═════ Provided information ═════

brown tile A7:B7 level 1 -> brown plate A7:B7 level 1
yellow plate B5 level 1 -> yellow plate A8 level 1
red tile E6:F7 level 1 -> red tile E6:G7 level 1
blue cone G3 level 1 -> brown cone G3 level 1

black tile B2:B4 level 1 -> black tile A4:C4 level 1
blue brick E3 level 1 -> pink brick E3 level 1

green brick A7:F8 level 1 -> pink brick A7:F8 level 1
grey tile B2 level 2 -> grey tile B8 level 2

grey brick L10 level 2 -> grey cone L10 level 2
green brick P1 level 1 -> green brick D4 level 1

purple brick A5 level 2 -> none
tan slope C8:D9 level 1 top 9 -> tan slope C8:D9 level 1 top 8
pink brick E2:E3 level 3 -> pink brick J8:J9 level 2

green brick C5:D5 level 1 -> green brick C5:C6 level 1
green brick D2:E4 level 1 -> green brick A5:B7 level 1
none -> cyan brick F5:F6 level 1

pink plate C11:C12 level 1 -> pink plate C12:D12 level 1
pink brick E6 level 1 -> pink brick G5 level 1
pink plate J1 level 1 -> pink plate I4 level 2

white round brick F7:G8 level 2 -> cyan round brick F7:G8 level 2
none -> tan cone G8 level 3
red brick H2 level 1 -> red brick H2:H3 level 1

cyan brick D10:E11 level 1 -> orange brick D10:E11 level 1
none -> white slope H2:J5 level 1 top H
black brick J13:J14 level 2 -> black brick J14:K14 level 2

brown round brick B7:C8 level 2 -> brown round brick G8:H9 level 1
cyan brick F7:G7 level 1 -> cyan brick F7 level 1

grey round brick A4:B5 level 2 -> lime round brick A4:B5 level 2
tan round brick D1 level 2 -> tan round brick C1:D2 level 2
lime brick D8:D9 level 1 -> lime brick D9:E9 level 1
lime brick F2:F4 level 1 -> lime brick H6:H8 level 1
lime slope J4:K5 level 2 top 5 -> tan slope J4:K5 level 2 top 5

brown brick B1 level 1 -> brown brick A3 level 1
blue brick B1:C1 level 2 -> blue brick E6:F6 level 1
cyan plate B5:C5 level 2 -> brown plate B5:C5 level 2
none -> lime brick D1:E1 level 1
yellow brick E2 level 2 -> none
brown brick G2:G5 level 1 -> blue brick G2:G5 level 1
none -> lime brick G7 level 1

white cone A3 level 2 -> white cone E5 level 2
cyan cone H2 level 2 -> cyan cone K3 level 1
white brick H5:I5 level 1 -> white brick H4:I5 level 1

═════

- Try it -
Please restate the records in full, word for word.

- Final answer -
brown tile A7:B7 level 1 -> brown plate A7:B7 level 1
yellow plate B5 level 1 -> yellow plate A8 level 1
red tile E6:F7 level 1 -> red tile E6:G7 level 1
blue cone G3 level 1 -> brown cone G3 level 1

black tile B2:B4 level 1 -> black tile A4:C4 level 1
blue brick E3 level 1 -> pink brick E3 level 1

green brick A7:F8 level 1 -> pink brick A7:F8 level 1
grey tile B2 level 2 -> grey tile B8 level 2

grey brick L10 level 2 -> grey cone L10 level 2
green brick P1 level 1 -> green brick D4 level 1

purple brick A5 level 2 -> none
tan slope C8:D9 level 1 top 9 -> tan slope C8:D9 level 1 top 8
pink brick E2:E3 level 3 -> pink brick J8:J9 level 2

green brick C5:D5 level 1 -> green brick C5:C6 level 1
green brick D2:E4 level 1 -> green brick A5:B7 level 1
none -> cyan brick F5:F6 level 1

pink plate C11:C12 level 1 -> pink plate C12:D12 level 1
pink brick E6 level 1 -> pink brick G5 level 1
pink plate J1 level 1 -> pink plate I4 level 2

white round brick F7:G8 level 2 -> cyan round brick F7:G8 level 2
none -> tan cone G8 level 3
red brick H2 level 1 -> red brick H2:H3 level 1

cyan brick D10:E11 level 1 -> orange brick D10:E11 level 1
none -> white slope H2:J5 level 1 top H
black brick J13:J14 level 2 -> black brick J14:K14 level 2

brown round brick B7:C8 level 2 -> brown round brick G8:H9 level 1
cyan brick F7:G7 level 1 -> cyan brick F7 level 1

grey round brick A4:B5 level 2 -> lime round brick A4:B5 level 2
tan round brick D1 level 2 -> tan round brick C1:D2 level 2
lime brick D8:D9 level 1 -> lime brick D9:E9 level 1
lime brick F2:F4 level 1 -> lime brick H6:H8 level 1
lime slope J4:K5 level 2 top 5 -> tan slope J4:K5 level 2 top 5

brown brick B1 level 1 -> brown brick A3 level 1
blue brick B1:C1 level 2 -> blue brick E6:F6 level 1
cyan plate B5:C5 level 2 -> brown plate B5:C5 level 2
none -> lime brick D1:E1 level 1
yellow brick E2 level 2 -> none
brown brick G2:G5 level 1 -> blue brick G2:G5 level 1
none -> lime brick G7 level 1

white cone A3 level 2 -> white cone E5 level 2
cyan cone H2 level 2 -> cyan cone K3 level 1
white brick H5:I5 level 1 -> white brick H4:I5 level 1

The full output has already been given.